- _The problem_:
Please restate the data word for word.
*** Data section ***
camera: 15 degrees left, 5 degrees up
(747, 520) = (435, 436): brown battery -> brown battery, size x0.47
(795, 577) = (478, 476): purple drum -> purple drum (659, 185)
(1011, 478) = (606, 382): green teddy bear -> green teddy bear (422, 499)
*** End of Data section ***
- _Output of the exercise_:
camera: 15 degrees left, 5 degrees up
(747, 520) = (435, 436): brown battery -> brown battery, size x0.47
(795, 577) = (478, 476): purple drum -> purple drum (659, 185)
(1011, 478) = (606, 382): green teddy bear -> green teddy bear (422, 499)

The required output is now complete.